[Coordinate-based change listings]
--

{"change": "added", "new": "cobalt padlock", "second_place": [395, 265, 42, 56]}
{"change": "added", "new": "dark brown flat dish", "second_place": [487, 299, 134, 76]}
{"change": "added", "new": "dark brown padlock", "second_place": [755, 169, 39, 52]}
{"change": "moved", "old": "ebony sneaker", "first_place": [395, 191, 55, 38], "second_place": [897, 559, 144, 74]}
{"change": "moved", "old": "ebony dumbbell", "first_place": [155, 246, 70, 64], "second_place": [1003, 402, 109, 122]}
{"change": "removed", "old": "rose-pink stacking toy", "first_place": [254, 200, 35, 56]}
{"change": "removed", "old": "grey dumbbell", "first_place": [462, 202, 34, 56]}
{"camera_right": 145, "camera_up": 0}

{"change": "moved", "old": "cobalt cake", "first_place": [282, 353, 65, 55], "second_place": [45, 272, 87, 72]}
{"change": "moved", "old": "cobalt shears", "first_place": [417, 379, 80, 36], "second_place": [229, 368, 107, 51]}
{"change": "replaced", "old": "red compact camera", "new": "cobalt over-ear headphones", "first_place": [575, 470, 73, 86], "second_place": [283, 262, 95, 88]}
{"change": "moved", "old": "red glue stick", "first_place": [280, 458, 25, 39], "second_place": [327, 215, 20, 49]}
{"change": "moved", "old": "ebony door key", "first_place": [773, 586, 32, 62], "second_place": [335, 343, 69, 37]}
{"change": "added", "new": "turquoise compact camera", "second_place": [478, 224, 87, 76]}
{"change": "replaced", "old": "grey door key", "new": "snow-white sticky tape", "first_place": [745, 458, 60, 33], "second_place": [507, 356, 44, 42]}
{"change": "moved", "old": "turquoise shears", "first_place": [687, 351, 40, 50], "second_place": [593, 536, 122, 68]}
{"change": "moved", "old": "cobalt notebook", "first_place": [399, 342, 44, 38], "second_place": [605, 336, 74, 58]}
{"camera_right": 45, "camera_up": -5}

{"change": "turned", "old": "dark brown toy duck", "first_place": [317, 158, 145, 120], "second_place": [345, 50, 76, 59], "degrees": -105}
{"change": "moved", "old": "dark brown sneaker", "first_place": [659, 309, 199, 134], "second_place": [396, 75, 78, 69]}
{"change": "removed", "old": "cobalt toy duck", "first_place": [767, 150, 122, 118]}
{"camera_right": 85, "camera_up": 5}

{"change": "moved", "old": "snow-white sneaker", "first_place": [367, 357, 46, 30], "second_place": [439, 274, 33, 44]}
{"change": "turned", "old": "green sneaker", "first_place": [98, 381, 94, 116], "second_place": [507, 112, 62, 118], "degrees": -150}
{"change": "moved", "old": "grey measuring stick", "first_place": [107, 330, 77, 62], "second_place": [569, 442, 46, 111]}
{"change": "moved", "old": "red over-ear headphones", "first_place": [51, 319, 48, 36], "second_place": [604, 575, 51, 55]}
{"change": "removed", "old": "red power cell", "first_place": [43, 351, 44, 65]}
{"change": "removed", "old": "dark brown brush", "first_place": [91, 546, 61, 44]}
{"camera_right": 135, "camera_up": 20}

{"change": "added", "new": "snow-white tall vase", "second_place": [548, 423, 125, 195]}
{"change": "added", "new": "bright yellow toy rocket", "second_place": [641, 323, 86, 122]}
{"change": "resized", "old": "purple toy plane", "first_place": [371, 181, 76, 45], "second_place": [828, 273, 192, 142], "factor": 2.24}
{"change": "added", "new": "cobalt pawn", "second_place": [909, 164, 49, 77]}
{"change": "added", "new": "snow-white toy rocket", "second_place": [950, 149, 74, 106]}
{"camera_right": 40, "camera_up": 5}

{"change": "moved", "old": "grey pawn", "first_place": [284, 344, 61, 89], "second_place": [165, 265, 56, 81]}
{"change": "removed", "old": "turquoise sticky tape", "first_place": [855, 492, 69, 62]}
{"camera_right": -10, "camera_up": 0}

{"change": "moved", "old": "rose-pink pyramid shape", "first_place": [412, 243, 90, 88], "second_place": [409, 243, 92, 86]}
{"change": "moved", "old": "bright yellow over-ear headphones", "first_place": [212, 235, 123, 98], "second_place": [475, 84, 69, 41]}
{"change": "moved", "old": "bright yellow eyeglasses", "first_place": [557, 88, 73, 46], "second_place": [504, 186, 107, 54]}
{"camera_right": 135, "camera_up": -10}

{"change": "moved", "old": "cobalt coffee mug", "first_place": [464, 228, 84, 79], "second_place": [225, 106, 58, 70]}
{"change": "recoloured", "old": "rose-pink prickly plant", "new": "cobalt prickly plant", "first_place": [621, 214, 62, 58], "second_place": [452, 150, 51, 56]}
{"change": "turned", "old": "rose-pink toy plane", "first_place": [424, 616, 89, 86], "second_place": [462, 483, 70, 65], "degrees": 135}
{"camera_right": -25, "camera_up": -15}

--

◆ WHAT THE TASK ASKS: Word for word, return the entire set of entries.

◆ EXERCISE RESULT:
{"change": "added", "new": "cobalt padlock", "second_place": [395, 265, 42, 56]}
{"change": "added", "new": "dark brown flat dish", "second_place": [487, 299, 134, 76]}
{"change": "added", "new": "dark brown padlock", "second_place": [755, 169, 39, 52]}
{"change": "moved", "old": "ebony sneaker", "first_place": [395, 191, 55, 38], "second_place": [897, 559, 144, 74]}
{"change": "moved", "old": "ebony dumbbell", "first_place": [155, 246, 70, 64], "second_place": [1003, 402, 109, 122]}
{"change": "removed", "old": "rose-pink stacking toy", "first_place": [254, 200, 35, 56]}
{"change": "removed", "old": "grey dumbbell", "first_place": [462, 202, 34, 56]}
{"camera_right": 145, "camera_up": 0}

{"change": "moved", "old": "cobalt cake", "first_place": [282, 353, 65, 55], "second_place": [45, 272, 87, 72]}
{"change": "moved", "old": "cobalt shears", "first_place": [417, 379, 80, 36], "second_place": [229, 368, 107, 51]}
{"change": "replaced", "old": "red compact camera", "new": "cobalt over-ear headphones", "first_place": [575, 470, 73, 86], "second_place": [283, 262, 95, 88]}
{"change": "moved", "old": "red glue stick", "first_place": [280, 458, 25, 39], "second_place": [327, 215, 20, 49]}
{"change": "moved", "old": "ebony door key", "first_place": [773, 586, 32, 62], "second_place": [335, 343, 69, 37]}
{"change": "added", "new": "turquoise compact camera", "second_place": [478, 224, 87, 76]}
{"change": "replaced", "old": "grey door key", "new": "snow-white sticky tape", "first_place": [745, 458, 60, 33], "second_place": [507, 356, 44, 42]}
{"change": "moved", "old": "turquoise shears", "first_place": [687, 351, 40, 50], "second_place": [593, 536, 122, 68]}
{"change": "moved", "old": "cobalt notebook", "first_place": [399, 342, 44, 38], "second_place": [605, 336, 74, 58]}
{"camera_right": 45, "camera_up": -5}

{"change": "turned", "old": "dark brown toy duck", "first_place": [317, 158, 145, 120], "second_place": [345, 50, 76, 59], "degrees": -105}
{"change": "moved", "old": "dark brown sneaker", "first_place": [659, 309, 199, 134], "second_place": [396, 75, 78, 69]}
{"change": "removed", "old": "cobalt toy duck", "first_place": [767, 150, 122, 118]}
{"camera_right": 85, "camera_up": 5}

{"change": "moved", "old": "snow-white sneaker", "first_place": [367, 357, 46, 30], "second_place": [439, 274, 33, 44]}
{"change": "turned", "old": "green sneaker", "first_place": [98, 381, 94, 116], "second_place": [507, 112, 62, 118], "degrees": -150}
{"change": "moved", "old": "grey measuring stick", "first_place": [107, 330, 77, 62], "second_place": [569, 442, 46, 111]}
{"change": "moved", "old": "red over-ear headphones", "first_place": [51, 319, 48, 36], "second_place": [604, 575, 51, 55]}
{"change": "removed", "old": "red power cell", "first_place": [43, 351, 44, 65]}
{"change": "removed", "old": "dark brown brush", "first_place": [91, 546, 61, 44]}
{"camera_right": 135, "camera_up": 20}

{"change": "added", "new": "snow-white tall vase", "second_place": [548, 423, 125, 195]}
{"change": "added", "new": "bright yellow toy rocket", "second_place": [641, 323, 86, 122]}
{"change": "resized", "old": "purple toy plane", "first_place": [371, 181, 76, 45], "second_place": [828, 273, 192, 142], "factor": 2.24}
{"change": "added", "new": "cobalt pawn", "second_place": [909, 164, 49, 77]}
{"change": "added", "new": "snow-white toy rocket", "second_place": [950, 149, 74, 106]}
{"camera_right": 40, "camera_up": 5}

{"change": "moved", "old": "grey pawn", "first_place": [284, 344, 61, 89], "second_place": [165, 265, 56, 81]}
{"change": "removed", "old": "turquoise sticky tape", "first_place": [855, 492, 69, 62]}
{"camera_right": -10, "camera_up": 0}

{"change": "moved", "old": "rose-pink pyramid shape", "first_place": [412, 243, 90, 88], "second_place": [409, 243, 92, 86]}
{"change": "moved", "old": "bright yellow over-ear headphones", "first_place": [212, 235, 123, 98], "second_place": [475, 84, 69, 41]}
{"change": "moved", "old": "bright yellow eyeglasses", "first_place": [557, 88, 73, 46], "second_place": [504, 186, 107, 54]}
{"camera_right": 135, "camera_up": -10}

{"change": "moved", "old": "cobalt coffee mug", "first_place": [464, 228, 84, 79], "second_place": [225, 106, 58, 70]}
{"change": "recoloured", "old": "rose-pink prickly plant", "new": "cobalt prickly plant", "first_place": [621, 214, 62, 58], "second_place": [452, 150, 51, 56]}
{"change": "turned", "old": "rose-pink toy plane", "first_place": [424, 616, 89, 86], "second_place": [462, 483, 70, 65], "degrees": 135}
{"camera_right": -25, "camera_up": -15}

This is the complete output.